* _Exercise directions_
Could every line of the listing be output exactly, with the pictures skipped?

* _Data extract_
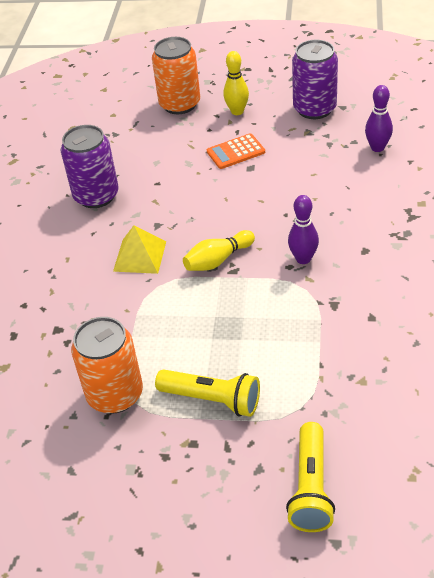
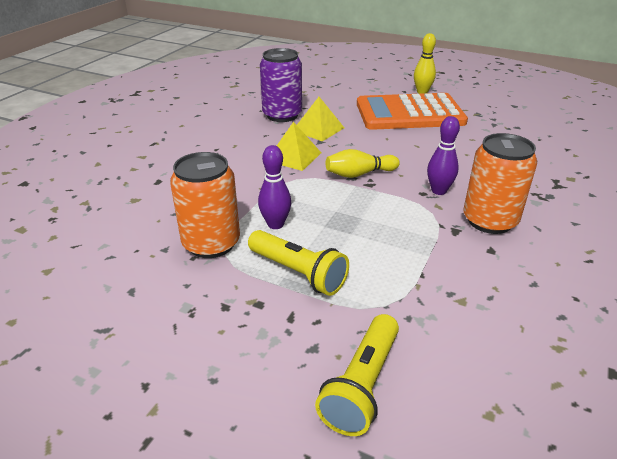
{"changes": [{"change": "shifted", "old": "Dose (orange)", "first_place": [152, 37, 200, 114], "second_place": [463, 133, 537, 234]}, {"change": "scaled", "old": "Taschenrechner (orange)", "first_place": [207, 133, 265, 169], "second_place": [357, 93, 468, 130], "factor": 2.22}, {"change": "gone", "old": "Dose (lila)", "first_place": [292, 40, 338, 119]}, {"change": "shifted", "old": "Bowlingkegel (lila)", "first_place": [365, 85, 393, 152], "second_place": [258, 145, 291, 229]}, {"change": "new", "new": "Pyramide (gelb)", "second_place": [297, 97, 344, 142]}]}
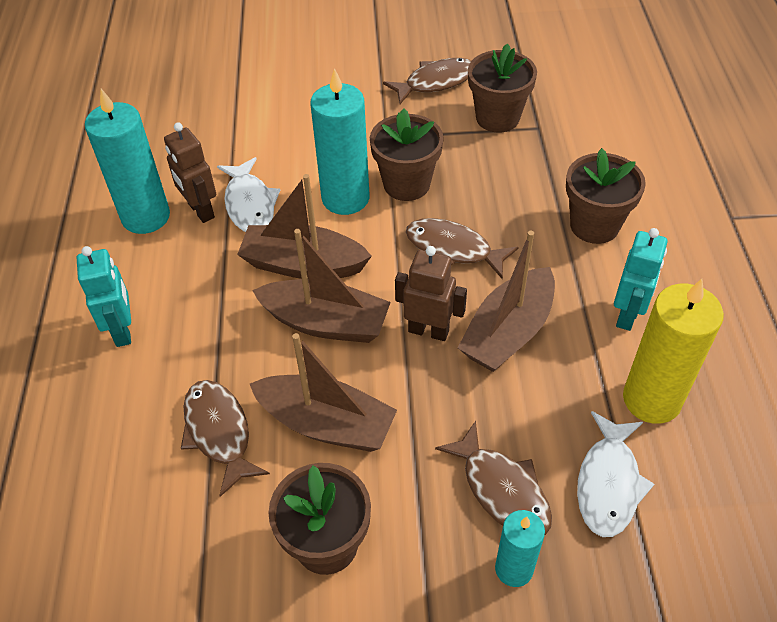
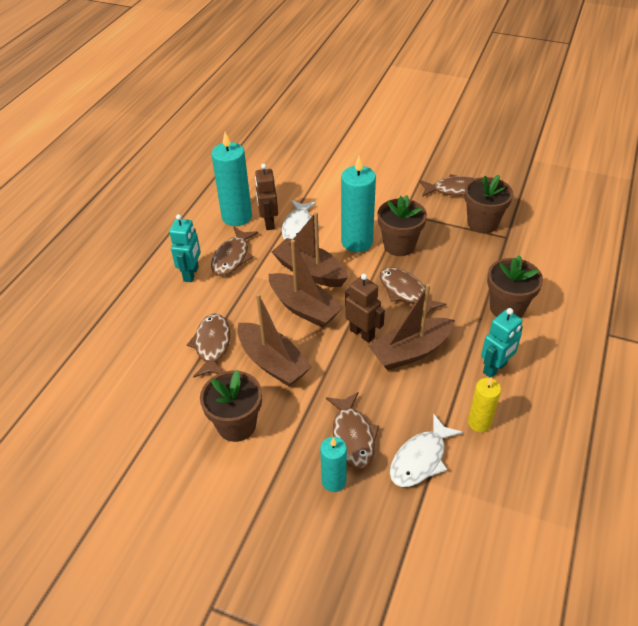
{"changes": [{"change": "scaled", "old": "Kerze (gelb)", "first_place": [623, 279, 724, 424], "second_place": [468, 377, 501, 432], "factor": 0.58}, {"change": "new", "new": "Fisch (braun)", "second_place": [211, 227, 258, 276]}]}
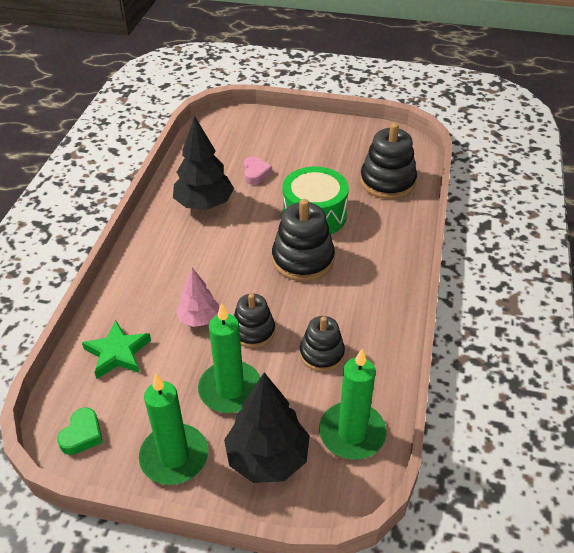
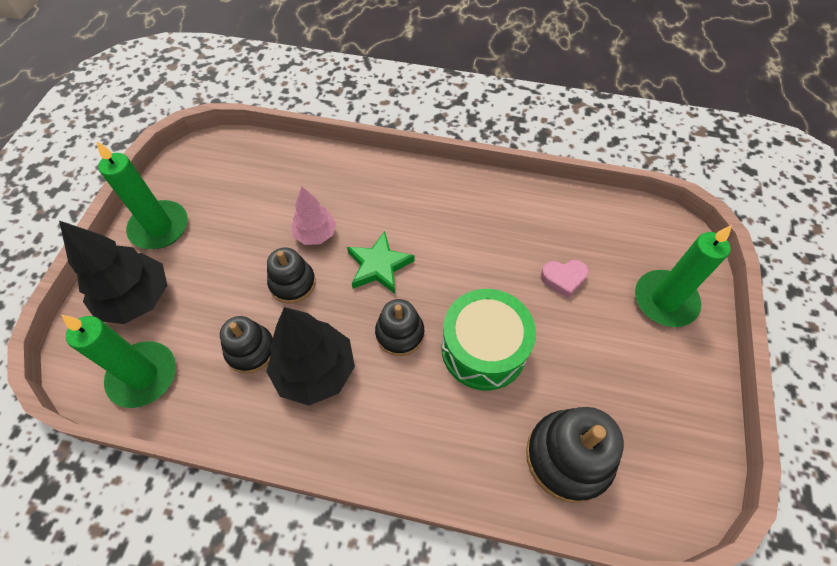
{"changes": [{"change": "gone", "old": "Herz (grün)", "first_place": [57, 407, 103, 455]}, {"change": "shifted", "old": "Stern (grün)", "first_place": [82, 320, 151, 379], "second_place": [347, 231, 415, 294]}, {"change": "shifted", "old": "Baum (schwarz)", "first_place": [173, 116, 234, 210], "second_place": [266, 307, 355, 406]}, {"change": "shifted", "old": "Kerze (grün)", "first_place": [198, 303, 260, 413], "second_place": [635, 225, 732, 327]}, {"change": "scaled", "old": "Stapelspielzeug (schwarz)", "first_place": [272, 199, 335, 281], "second_place": [375, 299, 424, 356], "factor": 0.64}]}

* _Solution to the exercise_
{"changes": [{"change": "shifted", "old": "Dose (orange)", "first_place": [152, 37, 200, 114], "second_place": [463, 133, 537, 234]}, {"change": "scaled", "old": "Taschenrechner (orange)", "first_place": [207, 133, 265, 169], "second_place": [357, 93, 468, 130], "factor": 2.22}, {"change": "gone", "old": "Dose (lila)", "first_place": [292, 40, 338, 119]}, {"change": "shifted", "old": "Bowlingkegel (lila)", "first_place": [365, 85, 393, 152], "second_place": [258, 145, 291, 229]}, {"change": "new", "new": "Pyramide (gelb)", "second_place": [297, 97, 344, 142]}]}
{"changes": [{"change": "scaled", "old": "Kerze (gelb)", "first_place": [623, 279, 724, 424], "second_place": [468, 377, 501, 432], "factor": 0.58}, {"change": "new", "new": "Fisch (braun)", "second_place": [211, 227, 258, 276]}]}
{"changes": [{"change": "gone", "old": "Herz (grün)", "first_place": [57, 407, 103, 455]}, {"change": "shifted", "old": "Stern (grün)", "first_place": [82, 320, 151, 379], "second_place": [347, 231, 415, 294]}, {"change": "shifted", "old": "Baum (schwarz)", "first_place": [173, 116, 234, 210], "second_place": [266, 307, 355, 406]}, {"change": "shifted", "old": "Kerze (grün)", "first_place": [198, 303, 260, 413], "second_place": [635, 225, 732, 327]}, {"change": "scaled", "old": "Stapelspielzeug (schwarz)", "first_place": [272, 199, 335, 281], "second_place": [375, 299, 424, 356], "factor": 0.64}]}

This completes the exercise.